Try it
The records below must be output exactly, without pictures.

Extracted records
=== Section Start ===
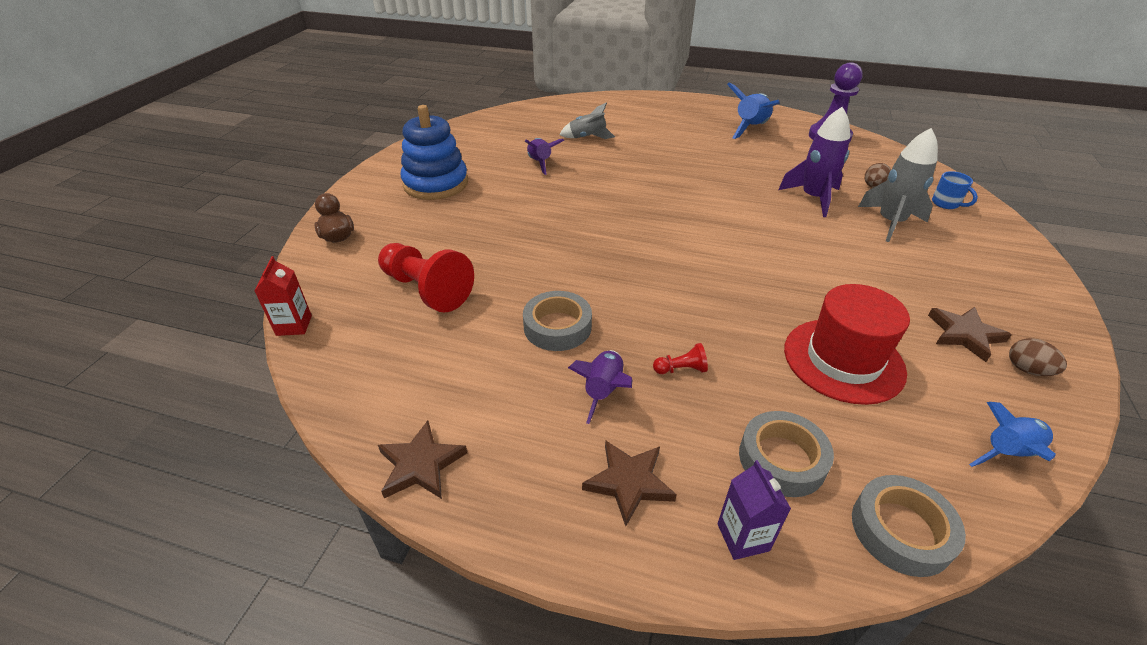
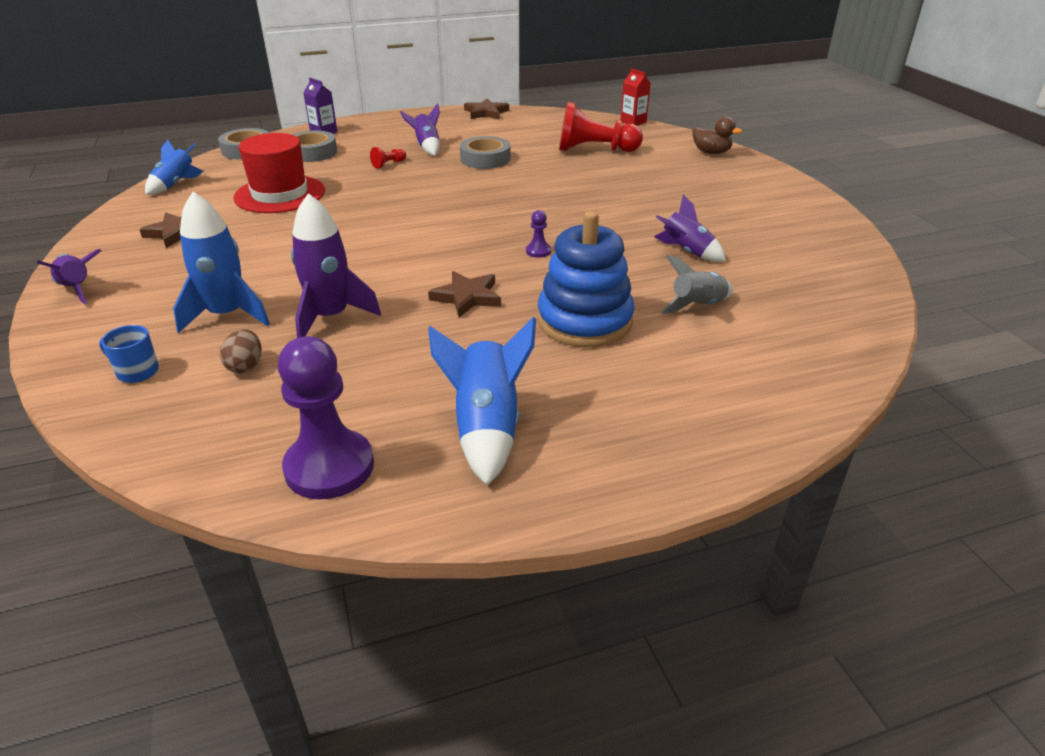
camera: 145 degrees right, 5 degrees down
(436, 184) = (734, 201): blue stacking toy -> blue stacking toy (584, 321)
(629, 482) = (386, 130): brown star -> brown star (467, 297)
(634, 196) = (538, 251): none -> purple pawn
(890, 222) = (227, 315): grey rocket -> blue rocket
(1027, 370) = (135, 225): brown egg -> none
(1038, 289) = (77, 289): none -> purple rocket

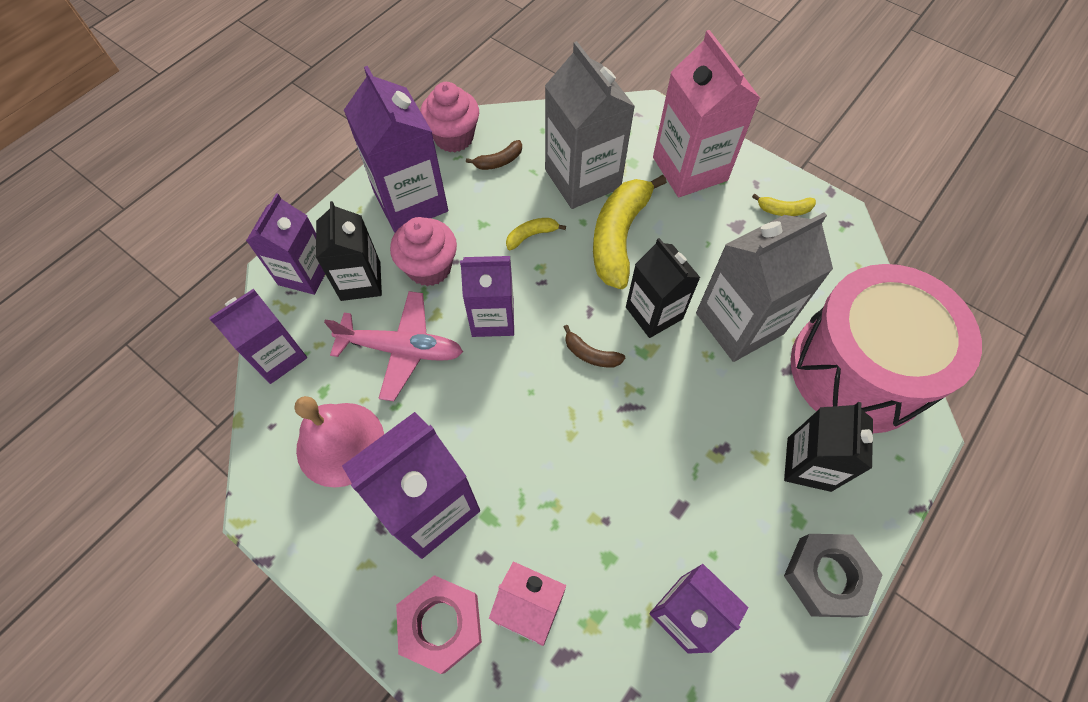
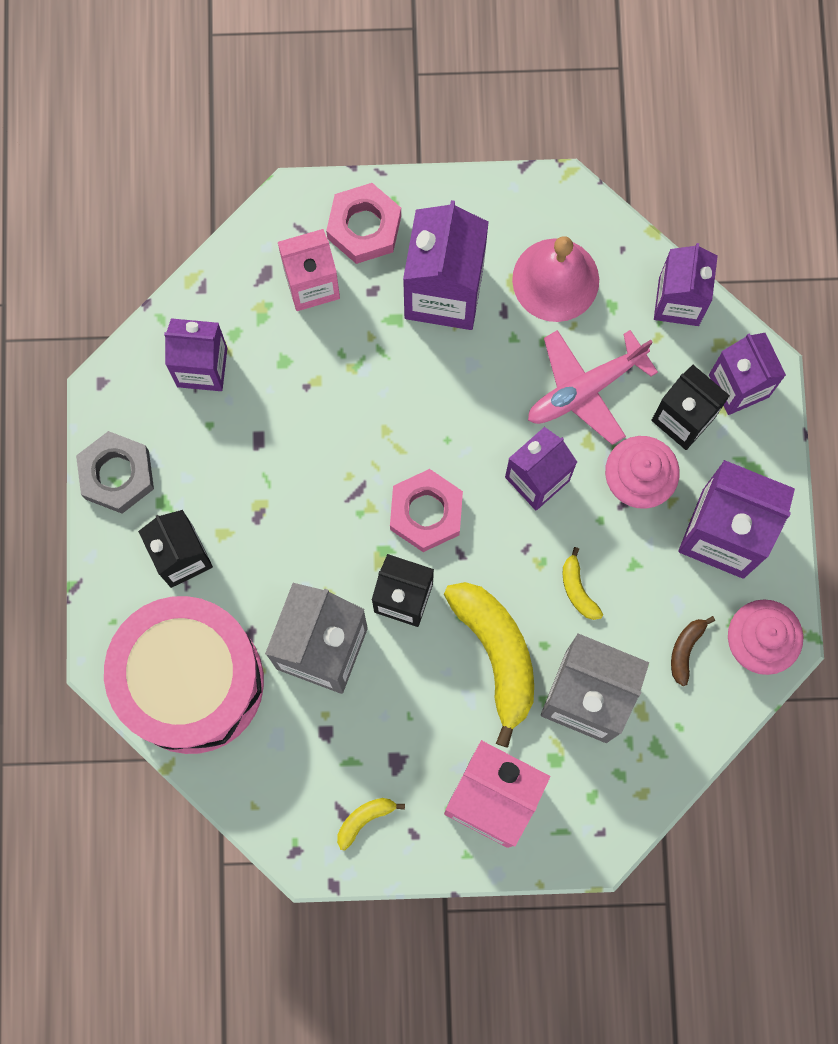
camera: 140 degrees right, 15 degrees up
(531, 235) = (578, 589): yellow banana -> yellow banana turned 135 degrees clockwise
(590, 354) = (426, 513): brown banana -> pink nut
=== Section End ===
Answer box
camera: 145 degrees right, 5 degrees down
(436, 184) = (734, 201): blue stacking toy -> blue stacking toy (584, 321)
(629, 482) = (386, 130): brown star -> brown star (467, 297)
(634, 196) = (538, 251): none -> purple pawn
(890, 222) = (227, 315): grey rocket -> blue rocket
(1027, 370) = (135, 225): brown egg -> none
(1038, 289) = (77, 289): none -> purple rocket

camera: 140 degrees right, 15 degrees up
(531, 235) = (578, 589): yellow banana -> yellow banana turned 135 degrees clockwise
(590, 354) = (426, 513): brown banana -> pink nut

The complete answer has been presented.